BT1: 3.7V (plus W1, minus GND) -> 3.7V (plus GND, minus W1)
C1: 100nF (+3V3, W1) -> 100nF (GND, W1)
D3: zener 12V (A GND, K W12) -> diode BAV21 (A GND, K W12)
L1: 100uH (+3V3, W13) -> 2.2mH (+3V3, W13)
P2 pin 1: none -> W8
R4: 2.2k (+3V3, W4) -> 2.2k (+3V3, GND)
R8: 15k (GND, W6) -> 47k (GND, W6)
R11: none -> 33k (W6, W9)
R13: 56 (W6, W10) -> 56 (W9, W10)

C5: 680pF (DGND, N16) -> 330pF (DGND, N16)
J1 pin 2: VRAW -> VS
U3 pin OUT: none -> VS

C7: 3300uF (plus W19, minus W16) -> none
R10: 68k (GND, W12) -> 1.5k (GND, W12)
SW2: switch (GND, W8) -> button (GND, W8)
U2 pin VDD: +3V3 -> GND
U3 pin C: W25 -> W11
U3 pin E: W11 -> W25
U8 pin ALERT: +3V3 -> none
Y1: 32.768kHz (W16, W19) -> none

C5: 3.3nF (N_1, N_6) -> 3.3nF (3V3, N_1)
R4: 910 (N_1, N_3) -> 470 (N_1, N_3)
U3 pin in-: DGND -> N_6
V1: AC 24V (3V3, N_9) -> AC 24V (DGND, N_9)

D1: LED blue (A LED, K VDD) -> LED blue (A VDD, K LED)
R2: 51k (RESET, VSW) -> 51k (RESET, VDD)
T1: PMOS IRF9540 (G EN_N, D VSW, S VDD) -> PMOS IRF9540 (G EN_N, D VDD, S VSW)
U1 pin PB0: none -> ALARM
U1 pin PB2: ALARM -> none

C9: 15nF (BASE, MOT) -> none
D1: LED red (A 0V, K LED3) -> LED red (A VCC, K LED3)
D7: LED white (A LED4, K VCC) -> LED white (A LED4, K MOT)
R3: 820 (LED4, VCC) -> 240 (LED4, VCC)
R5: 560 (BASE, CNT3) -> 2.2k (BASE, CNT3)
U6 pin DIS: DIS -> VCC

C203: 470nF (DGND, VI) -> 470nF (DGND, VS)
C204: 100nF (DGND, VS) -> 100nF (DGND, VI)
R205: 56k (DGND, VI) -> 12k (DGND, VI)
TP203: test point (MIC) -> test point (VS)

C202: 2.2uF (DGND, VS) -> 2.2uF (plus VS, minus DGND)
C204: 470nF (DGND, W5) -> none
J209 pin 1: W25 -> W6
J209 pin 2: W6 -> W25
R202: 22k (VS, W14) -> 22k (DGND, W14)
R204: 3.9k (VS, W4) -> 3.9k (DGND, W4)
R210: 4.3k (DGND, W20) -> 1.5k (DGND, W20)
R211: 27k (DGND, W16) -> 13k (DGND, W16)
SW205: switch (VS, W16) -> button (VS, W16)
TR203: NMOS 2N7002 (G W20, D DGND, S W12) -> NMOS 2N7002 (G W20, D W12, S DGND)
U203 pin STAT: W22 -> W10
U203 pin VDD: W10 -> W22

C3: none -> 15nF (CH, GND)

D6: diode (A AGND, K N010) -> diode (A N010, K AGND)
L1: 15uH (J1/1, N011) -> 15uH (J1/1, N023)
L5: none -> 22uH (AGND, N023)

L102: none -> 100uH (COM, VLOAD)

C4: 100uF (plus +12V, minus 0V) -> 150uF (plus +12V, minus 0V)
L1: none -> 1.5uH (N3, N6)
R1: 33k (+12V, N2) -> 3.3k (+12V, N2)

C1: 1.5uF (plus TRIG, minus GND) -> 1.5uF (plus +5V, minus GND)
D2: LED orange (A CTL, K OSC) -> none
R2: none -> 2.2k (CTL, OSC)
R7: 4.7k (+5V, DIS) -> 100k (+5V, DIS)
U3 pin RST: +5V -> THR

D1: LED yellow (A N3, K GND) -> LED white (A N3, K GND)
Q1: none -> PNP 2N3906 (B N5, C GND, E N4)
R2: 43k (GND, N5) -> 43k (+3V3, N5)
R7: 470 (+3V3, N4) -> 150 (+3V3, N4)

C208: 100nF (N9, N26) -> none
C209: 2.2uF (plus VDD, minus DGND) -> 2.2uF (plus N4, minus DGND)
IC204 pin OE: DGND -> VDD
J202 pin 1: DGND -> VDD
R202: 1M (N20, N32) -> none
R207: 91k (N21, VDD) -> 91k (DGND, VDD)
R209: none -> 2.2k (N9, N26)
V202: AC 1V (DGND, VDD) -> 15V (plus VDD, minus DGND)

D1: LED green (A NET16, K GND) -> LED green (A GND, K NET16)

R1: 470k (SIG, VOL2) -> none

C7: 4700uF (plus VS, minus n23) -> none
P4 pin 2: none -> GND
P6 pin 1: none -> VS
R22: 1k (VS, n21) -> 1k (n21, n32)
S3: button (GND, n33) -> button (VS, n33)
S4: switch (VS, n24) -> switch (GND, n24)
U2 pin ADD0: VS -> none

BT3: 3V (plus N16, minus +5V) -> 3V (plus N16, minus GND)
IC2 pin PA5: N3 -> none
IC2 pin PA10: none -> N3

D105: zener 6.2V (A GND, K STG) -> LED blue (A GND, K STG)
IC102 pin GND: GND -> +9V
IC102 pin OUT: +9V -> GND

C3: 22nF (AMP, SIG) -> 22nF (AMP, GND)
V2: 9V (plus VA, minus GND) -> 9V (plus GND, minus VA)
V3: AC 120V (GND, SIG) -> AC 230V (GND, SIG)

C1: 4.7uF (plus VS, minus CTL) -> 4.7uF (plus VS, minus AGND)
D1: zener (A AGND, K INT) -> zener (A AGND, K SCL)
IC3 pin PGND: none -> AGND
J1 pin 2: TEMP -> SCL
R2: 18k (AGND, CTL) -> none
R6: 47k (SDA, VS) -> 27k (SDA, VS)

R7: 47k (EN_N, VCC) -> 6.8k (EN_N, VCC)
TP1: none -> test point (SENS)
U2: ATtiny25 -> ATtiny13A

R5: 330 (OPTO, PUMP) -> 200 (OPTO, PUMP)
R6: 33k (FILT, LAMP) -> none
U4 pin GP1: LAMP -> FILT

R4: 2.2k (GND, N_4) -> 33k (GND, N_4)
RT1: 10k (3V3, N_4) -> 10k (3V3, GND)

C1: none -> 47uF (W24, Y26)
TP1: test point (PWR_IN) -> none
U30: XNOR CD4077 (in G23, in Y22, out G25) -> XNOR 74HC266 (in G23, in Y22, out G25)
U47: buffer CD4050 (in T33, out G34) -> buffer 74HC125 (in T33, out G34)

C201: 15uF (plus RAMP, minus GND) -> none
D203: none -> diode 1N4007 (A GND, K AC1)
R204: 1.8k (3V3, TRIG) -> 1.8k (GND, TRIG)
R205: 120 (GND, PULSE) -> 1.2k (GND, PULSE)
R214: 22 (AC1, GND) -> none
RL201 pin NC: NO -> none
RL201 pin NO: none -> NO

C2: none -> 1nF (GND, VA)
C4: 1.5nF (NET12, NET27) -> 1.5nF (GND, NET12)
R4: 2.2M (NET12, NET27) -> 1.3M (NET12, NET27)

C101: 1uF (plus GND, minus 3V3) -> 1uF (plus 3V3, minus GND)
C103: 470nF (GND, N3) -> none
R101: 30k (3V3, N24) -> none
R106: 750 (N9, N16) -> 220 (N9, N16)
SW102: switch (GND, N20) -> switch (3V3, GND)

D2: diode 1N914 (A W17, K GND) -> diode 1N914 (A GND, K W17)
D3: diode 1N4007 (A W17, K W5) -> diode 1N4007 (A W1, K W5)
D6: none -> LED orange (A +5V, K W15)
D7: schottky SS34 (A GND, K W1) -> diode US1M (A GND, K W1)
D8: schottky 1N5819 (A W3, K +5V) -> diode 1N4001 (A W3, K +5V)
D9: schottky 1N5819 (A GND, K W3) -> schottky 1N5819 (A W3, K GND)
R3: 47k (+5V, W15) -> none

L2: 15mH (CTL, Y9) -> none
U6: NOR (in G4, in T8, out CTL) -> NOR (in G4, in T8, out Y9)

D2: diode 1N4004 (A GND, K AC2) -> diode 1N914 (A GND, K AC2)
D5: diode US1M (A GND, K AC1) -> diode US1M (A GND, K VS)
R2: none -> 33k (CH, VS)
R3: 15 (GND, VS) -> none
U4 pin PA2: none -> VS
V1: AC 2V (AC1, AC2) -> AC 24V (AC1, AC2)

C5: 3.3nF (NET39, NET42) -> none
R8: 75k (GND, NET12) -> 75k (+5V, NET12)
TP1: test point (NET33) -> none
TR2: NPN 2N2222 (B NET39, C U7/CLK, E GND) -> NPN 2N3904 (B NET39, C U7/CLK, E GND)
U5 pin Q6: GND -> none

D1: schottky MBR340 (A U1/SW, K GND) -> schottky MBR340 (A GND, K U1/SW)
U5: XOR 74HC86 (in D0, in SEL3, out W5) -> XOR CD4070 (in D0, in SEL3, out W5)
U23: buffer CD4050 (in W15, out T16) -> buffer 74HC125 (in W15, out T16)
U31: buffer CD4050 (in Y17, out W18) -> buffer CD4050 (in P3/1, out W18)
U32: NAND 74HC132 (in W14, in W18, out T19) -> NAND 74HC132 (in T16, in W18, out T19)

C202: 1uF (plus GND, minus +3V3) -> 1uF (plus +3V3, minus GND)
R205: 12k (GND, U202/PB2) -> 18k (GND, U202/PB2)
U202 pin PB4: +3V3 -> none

★ ★ ★

• _Goal of the exercise_
Scan the entries above for the line containing "C7: 4700uF (plus VS, minus n23) -> none", and copy it and all lines after it exactly, down to and including the line containing "D203: none -> diode 1N4007 (A GND, K AC1)".

• _Exercise answer_
C7: 4700uF (plus VS, minus n23) -> none
P4 pin 2: none -> GND
P6 pin 1: none -> VS
R22: 1k (VS, n21) -> 1k (n21, n32)
S3: button (GND, n33) -> button (VS, n33)
S4: switch (VS, n24) -> switch (GND, n24)
U2 pin ADD0: VS -> none

BT3: 3V (plus N16, minus +5V) -> 3V (plus N16, minus GND)
IC2 pin PA5: N3 -> none
IC2 pin PA10: none -> N3

D105: zener 6.2V (A GND, K STG) -> LED blue (A GND, K STG)
IC102 pin GND: GND -> +9V
IC102 pin OUT: +9V -> GND

C3: 22nF (AMP, SIG) -> 22nF (AMP, GND)
V2: 9V (plus VA, minus GND) -> 9V (plus GND, minus VA)
V3: AC 120V (GND, SIG) -> AC 230V (GND, SIG)

C1: 4.7uF (plus VS, minus CTL) -> 4.7uF (plus VS, minus AGND)
D1: zener (A AGND, K INT) -> zener (A AGND, K SCL)
IC3 pin PGND: none -> AGND
J1 pin 2: TEMP -> SCL
R2: 18k (AGND, CTL) -> none
R6: 47k (SDA, VS) -> 27k (SDA, VS)

R7: 47k (EN_N, VCC) -> 6.8k (EN_N, VCC)
TP1: none -> test point (SENS)
U2: ATtiny25 -> ATtiny13A

R5: 330 (OPTO, PUMP) -> 200 (OPTO, PUMP)
R6: 33k (FILT, LAMP) -> none
U4 pin GP1: LAMP -> FILT

R4: 2.2k (GND, N_4) -> 33k (GND, N_4)
RT1: 10k (3V3, N_4) -> 10k (3V3, GND)

C1: none -> 47uF (W24, Y26)
TP1: test point (PWR_IN) -> none
U30: XNOR CD4077 (in G23, in Y22, out G25) -> XNOR 74HC266 (in G23, in Y22, out G25)
U47: buffer CD4050 (in T33, out G34) -> buffer 74HC125 (in T33, out G34)

C201: 15uF (plus RAMP, minus GND) -> none
D203: none -> diode 1N4007 (A GND, K AC1)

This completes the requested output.